- Provided material
━━━━━━━━━━━━━━━━━━━━━━━━━━━━━━

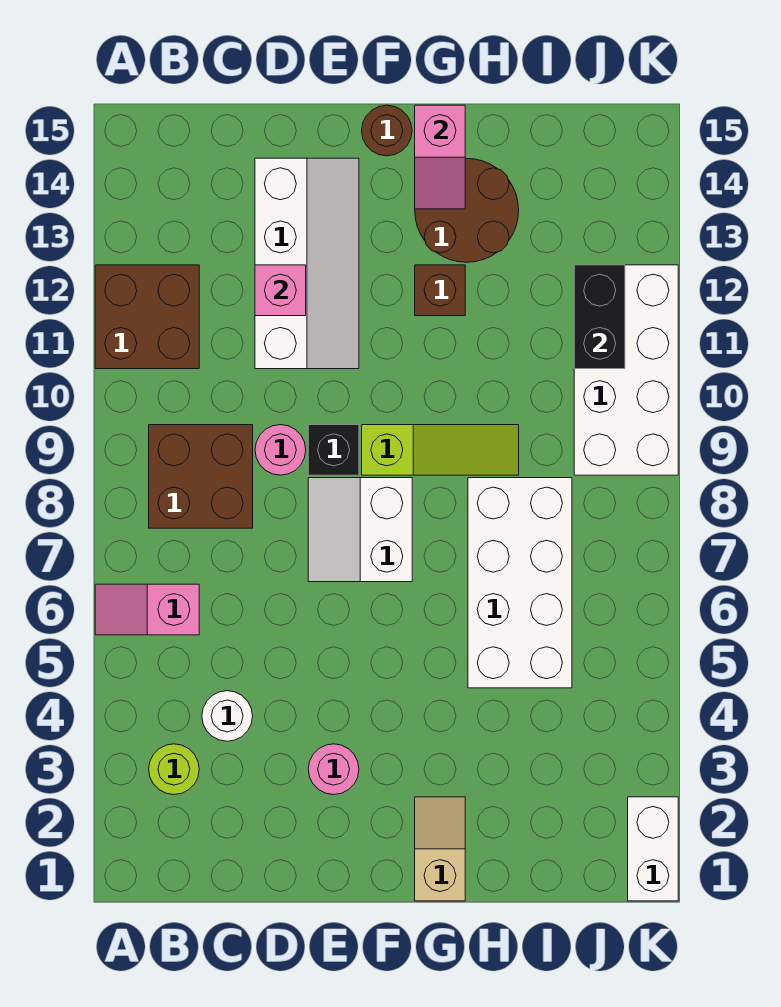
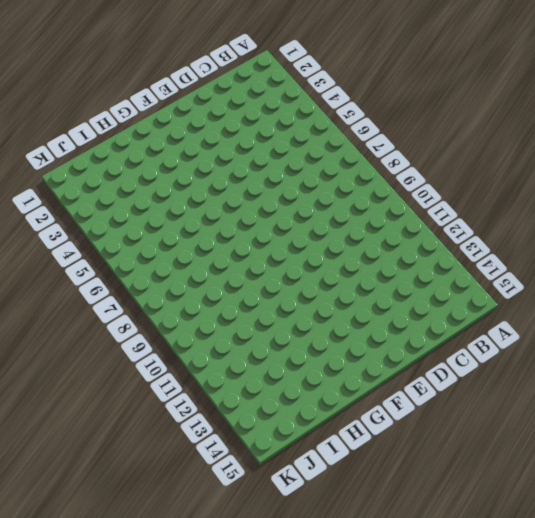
none -> pink slope A6:B6 level 1 top B
none -> brown brick A11:B12 level 1
none -> lime round brick B3 level 1

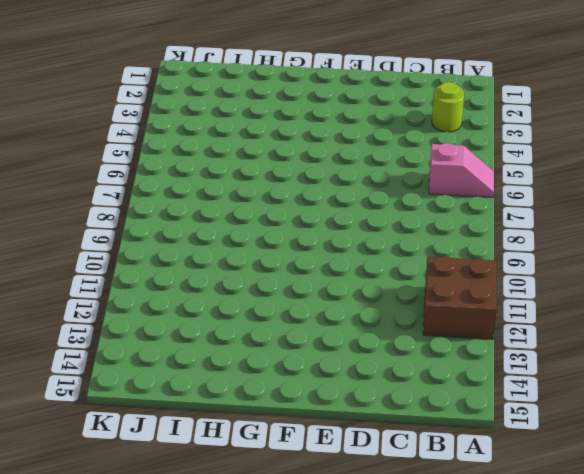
none -> brown brick B8:C9 level 1
none -> white round brick C4 level 1
none -> pink round brick D9 level 1

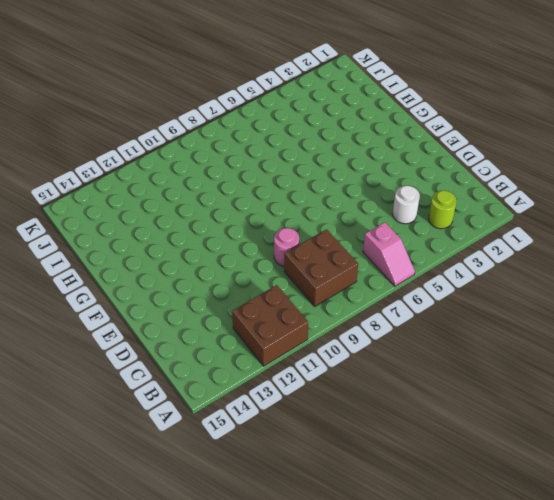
none -> white slope D11:E14 level 1 top D
none -> pink round brick E3 level 1
none -> white slope E7:F8 level 1 top F

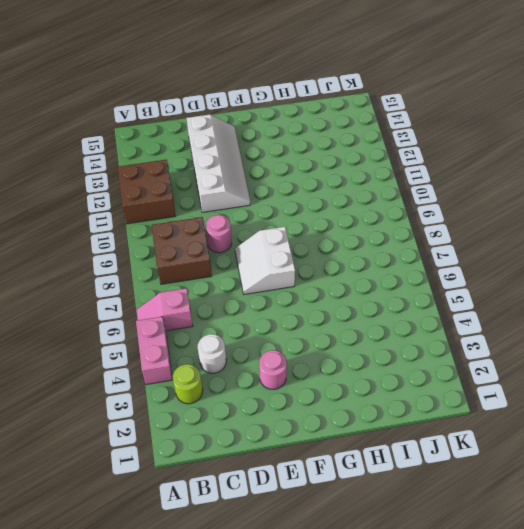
pink brick A4:A5 level 1 -> none
none -> black brick E9 level 1
none -> lime slope F9:H9 level 1 top F
none -> brown round brick F15 level 1

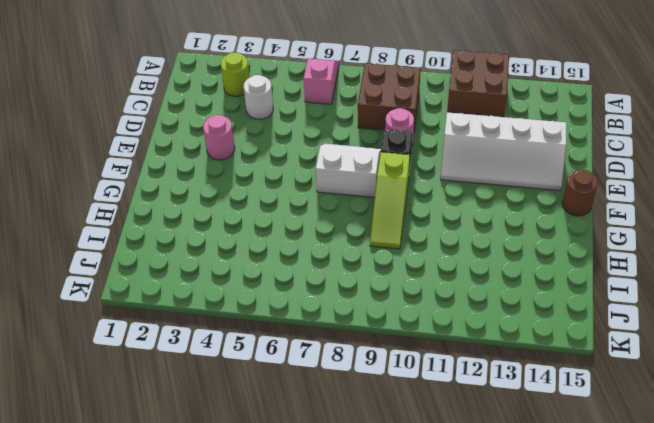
none -> tan slope G1:G2 level 1 top 1
none -> brown brick G12 level 1
none -> brown round brick G13:H14 level 1

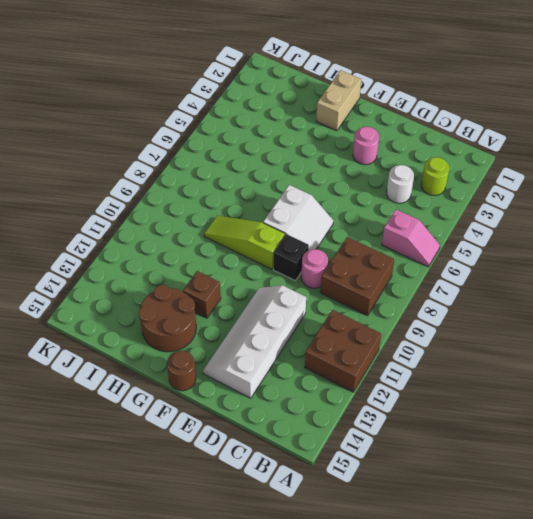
tan brick G1:G2 level 1 -> tan slope G1:G2 level 1 top 1
none -> white brick H5:I8 level 1
none -> white brick J9:K12 level 1
none -> white brick K1:K2 level 1

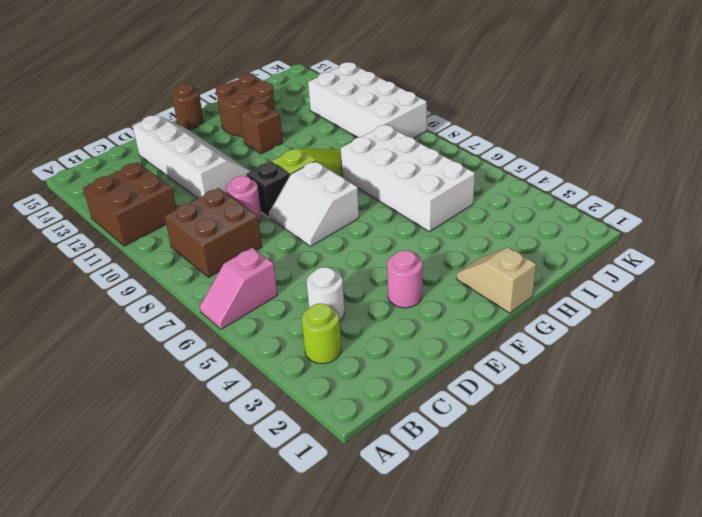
none -> white brick K1:K2 level 1
none -> pink brick D12 level 2
none -> pink slope G14:G15 level 2 top 15

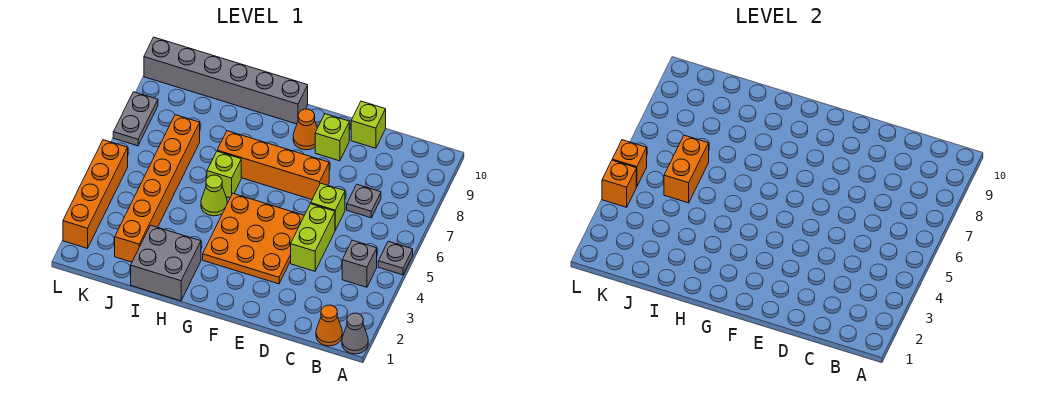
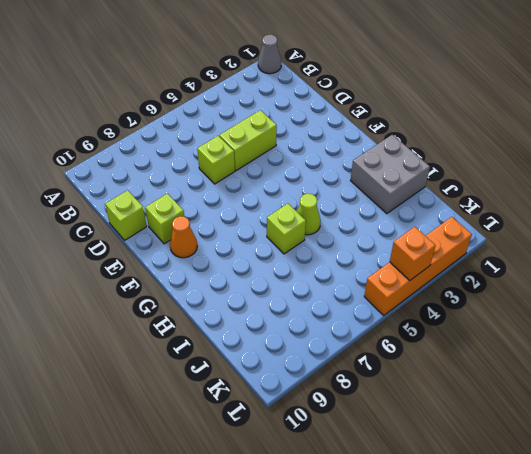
none -> grey plate A5 level 1
none -> orange cone B1 level 1
none -> grey brick B4 level 1

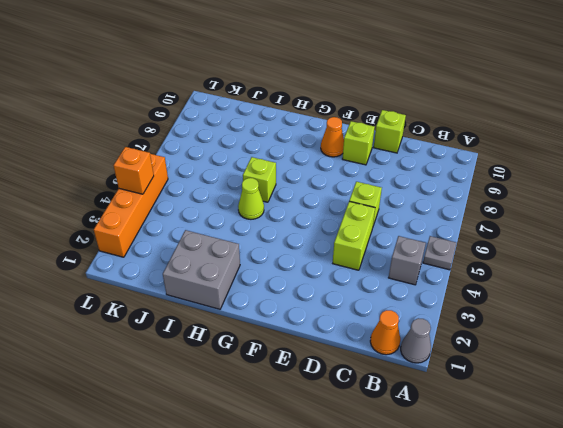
none -> grey plate C7 level 1
none -> orange plate E3:G5 level 1
none -> orange brick E7:H7 level 1

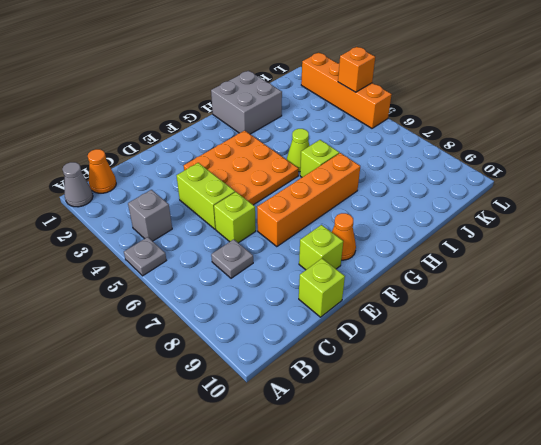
none -> grey brick G10:L10 level 1
none -> orange brick J2:J7 level 1
none -> grey plate L7:L8 level 1

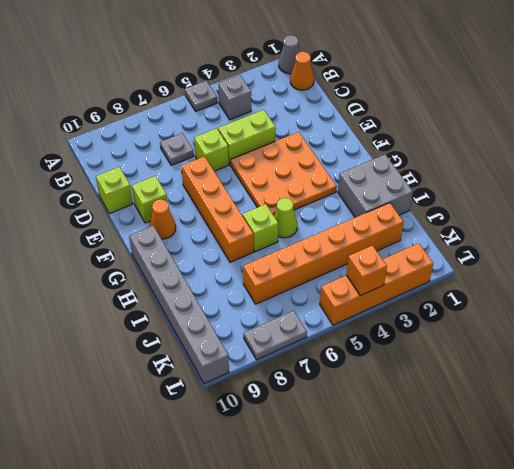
none -> orange brick J5:J6 level 2
none -> orange brick L5 level 2

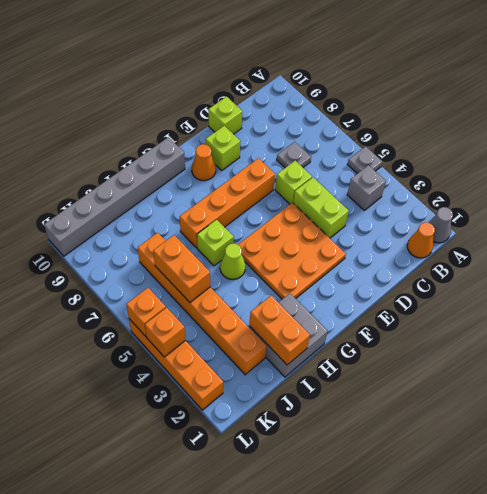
orange brick I1:I2 level 2 -> none
none -> grey plate L7:L8 level 1

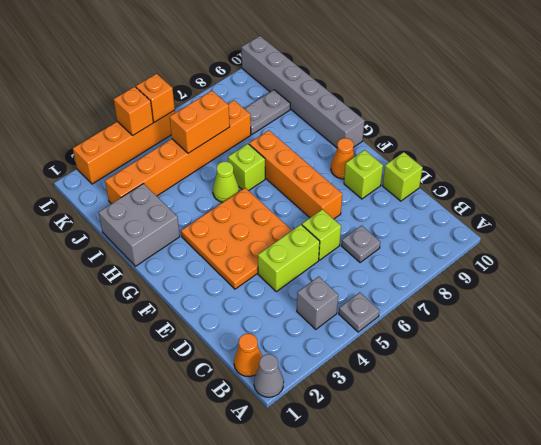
grey plate J8:J9 level 1 -> grey plate L7:L8 level 1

━━━━━━━━━━━━━━━━━━━━━━━━━━━━━━

- Work instruction
Once the images are set aside, retype all of the material above exactly.

- Task output
none -> pink slope A6:B6 level 1 top B
none -> brown brick A11:B12 level 1
none -> lime round brick B3 level 1

none -> brown brick B8:C9 level 1
none -> white round brick C4 level 1
none -> pink round brick D9 level 1

none -> white slope D11:E14 level 1 top D
none -> pink round brick E3 level 1
none -> white slope E7:F8 level 1 top F

pink brick A4:A5 level 1 -> none
none -> black brick E9 level 1
none -> lime slope F9:H9 level 1 top F
none -> brown round brick F15 level 1

none -> tan slope G1:G2 level 1 top 1
none -> brown brick G12 level 1
none -> brown round brick G13:H14 level 1

tan brick G1:G2 level 1 -> tan slope G1:G2 level 1 top 1
none -> white brick H5:I8 level 1
none -> white brick J9:K12 level 1
none -> white brick K1:K2 level 1

none -> white brick K1:K2 level 1
none -> pink brick D12 level 2
none -> pink slope G14:G15 level 2 top 15

none -> grey plate A5 level 1
none -> orange cone B1 level 1
none -> grey brick B4 level 1

none -> grey plate C7 level 1
none -> orange plate E3:G5 level 1
none -> orange brick E7:H7 level 1

none -> grey brick G10:L10 level 1
none -> orange brick J2:J7 level 1
none -> grey plate L7:L8 level 1

none -> orange brick J5:J6 level 2
none -> orange brick L5 level 2

orange brick I1:I2 level 2 -> none
none -> grey plate L7:L8 level 1

grey plate J8:J9 level 1 -> grey plate L7:L8 level 1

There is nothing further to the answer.